*Problem*:
Wherever the string "cone" shows up in the records below, return that line.
<<<<
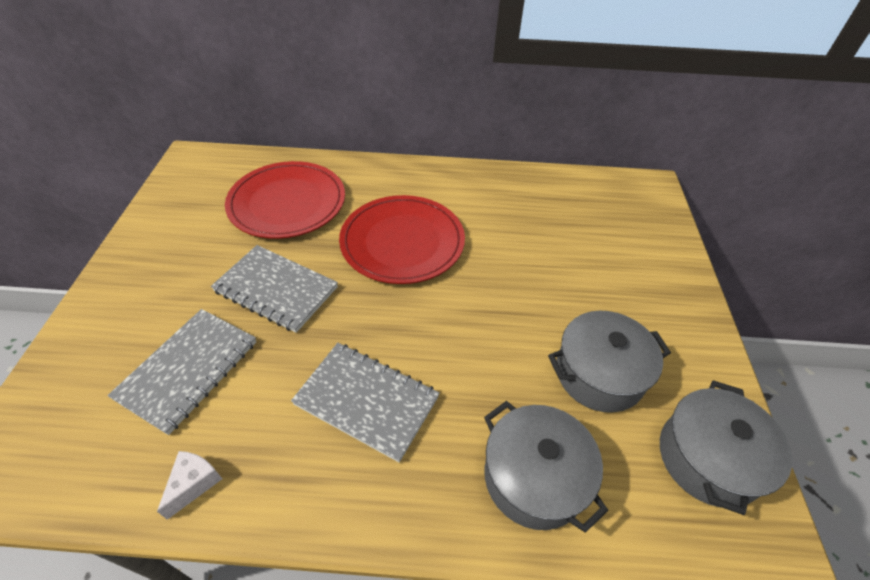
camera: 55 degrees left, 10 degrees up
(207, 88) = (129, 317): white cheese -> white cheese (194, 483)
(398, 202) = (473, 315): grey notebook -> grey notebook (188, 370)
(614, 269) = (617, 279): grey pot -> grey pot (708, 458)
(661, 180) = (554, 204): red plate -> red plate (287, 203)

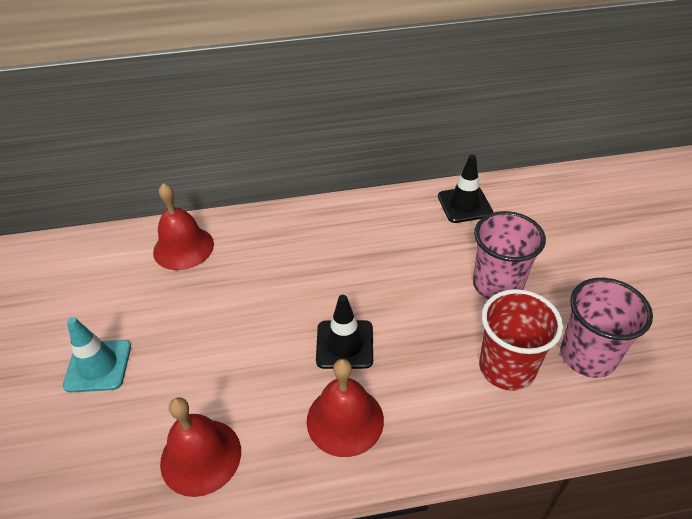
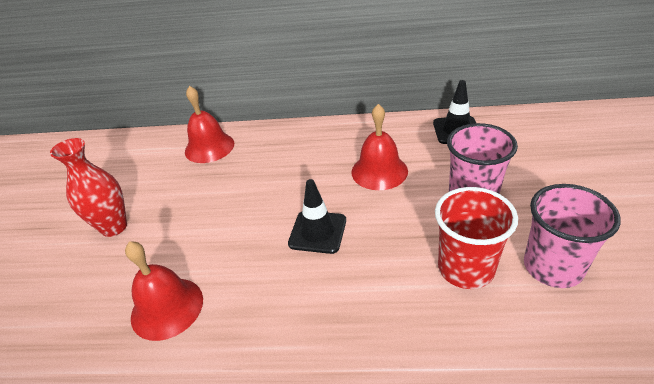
camera: 15 degrees right, 5 degrees down
(98, 366) = (114, 227): turquoise traffic cone -> red vase
(345, 420) = (299, 294): red bell -> red bell (379, 171)

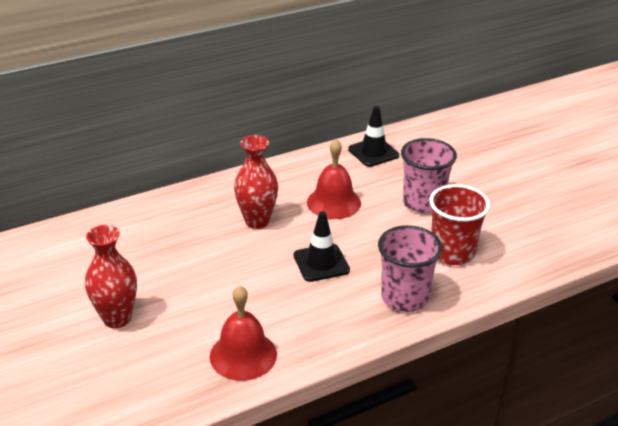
camera: 35 degrees left, 5 degrees down
(209, 147) = (142, 223): red bell -> none
(296, 171) = (257, 221): none -> red vase
(552, 267) = (507, 234): pink cup -> pink cup (404, 298)

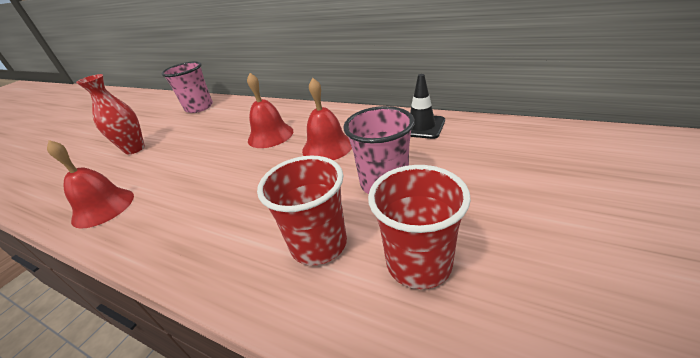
camera: 60 degrees right, 0 degrees up
(257, 221) = (270, 135): red vase -> red bell
(321, 263) = (239, 182): black traffic cone -> none
(404, 298) = (216, 250): pink cup -> pink cup (199, 107)
(508, 227) = (418, 263): none -> red cup

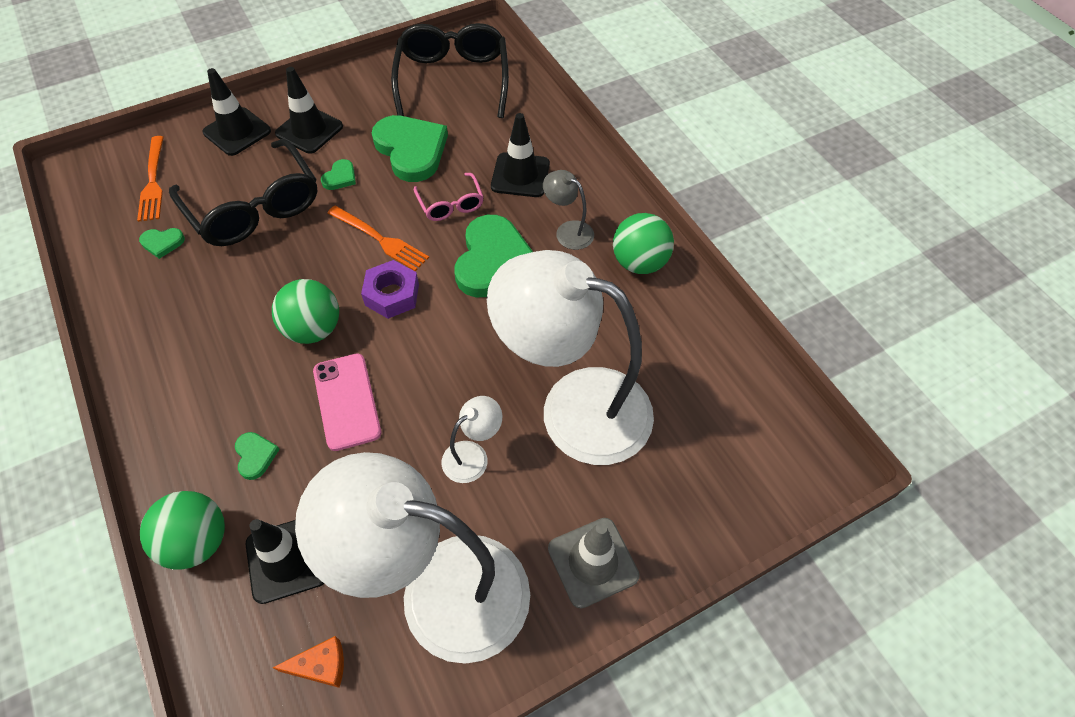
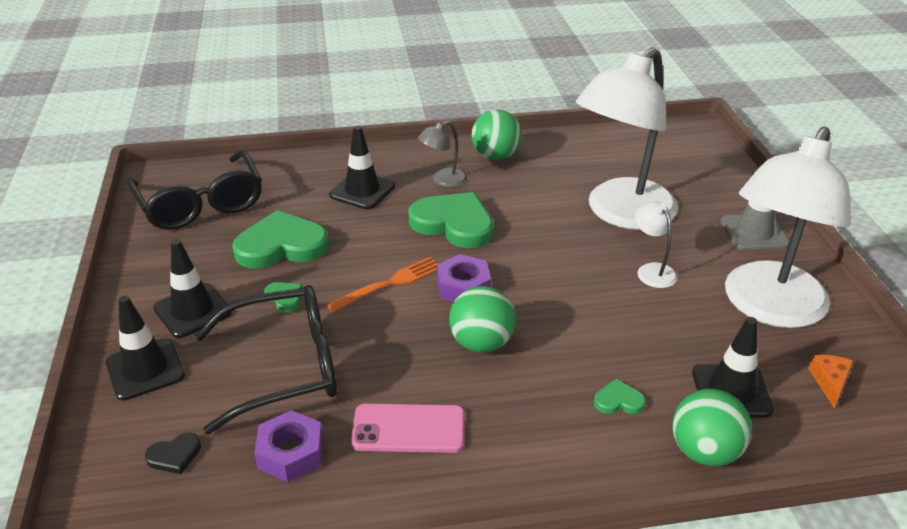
camera: 70 degrees left, 20 degrees down
(153, 181) = (174, 455): orange fork -> black heart
(162, 243) = (291, 453): green heart -> purple nut
(347, 401) = (575, 332): pink phone -> pink phone (408, 429)
(451, 204) = (372, 234): pink glasses -> none
(453, 80) = (201, 204): black glasses -> black glasses turned 135 degrees counterclockwise

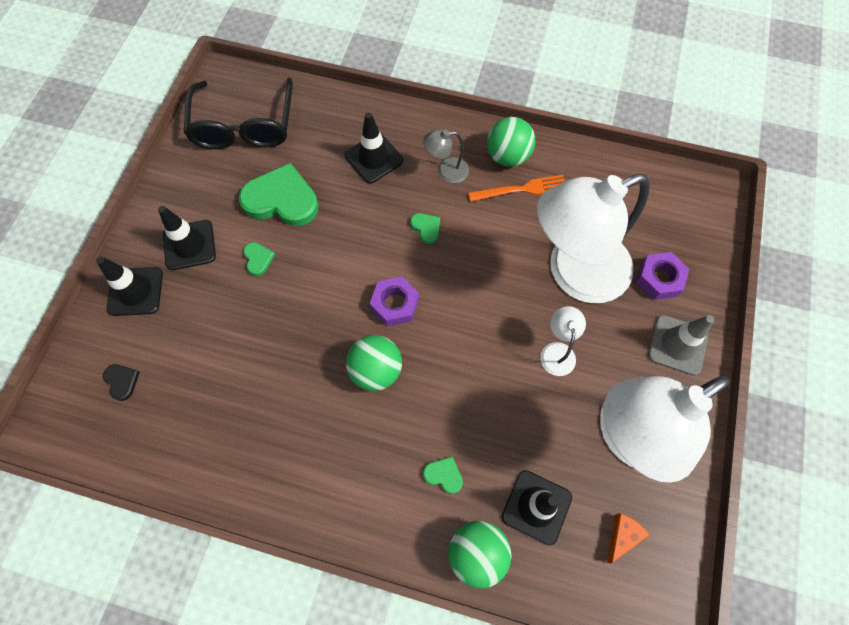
camera: 25 degrees right, 30 degrees up
(174, 455) = (122, 381): black heart -> black heart turned 120 degrees counterclockwise
(285, 367) = (226, 331): black glasses -> none
(291, 453) = (194, 414): purple nut -> purple nut (659, 279)
(389, 284) = (341, 276): orange fork -> orange fork (521, 189)
(408, 429) = (281, 430): pink phone -> none
(453, 224) = (426, 228): green heart -> green heart, size x0.44

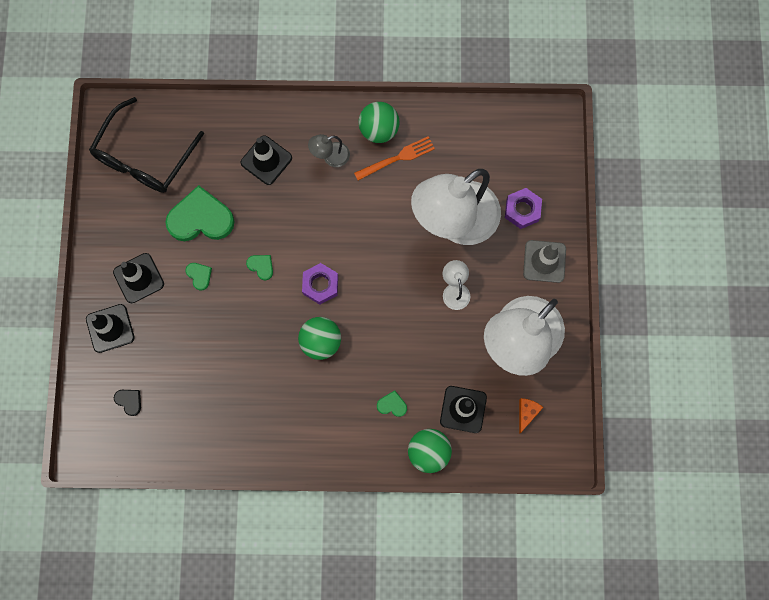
camera: 15 degrees left, 10 degrees up
(244, 126) = (144, 157): black glasses -> black glasses turned 45 degrees clockwise
(426, 228) = (327, 213): green heart -> green heart (261, 266)

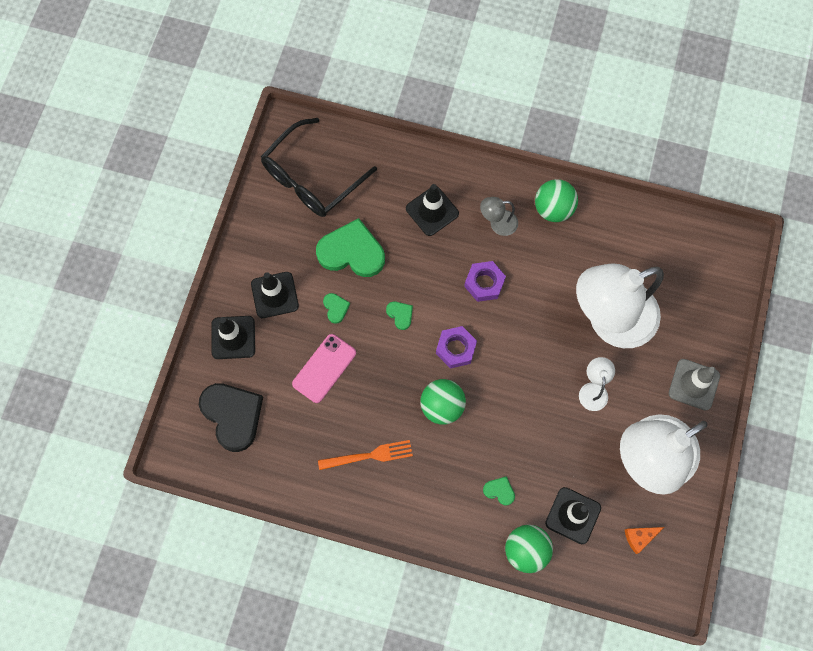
camera: 15 degrees right, 5 degrees down
(129, 401) = (232, 415): black heart -> black heart, size x2.26
(203, 335) = (324, 368): none -> pink phone
(397, 158) = (565, 242): orange fork -> orange fork (369, 455)
(522, 210) = (682, 326): purple nut -> purple nut (484, 283)
(527, 413) = (639, 537): orange cheese -> orange cheese turned 150 degrees counterclockwise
>>>>
*Answer space*:
(98, 366) = (114, 227): turquoise traffic cone -> red vase
(321, 263) = (239, 182): black traffic cone -> none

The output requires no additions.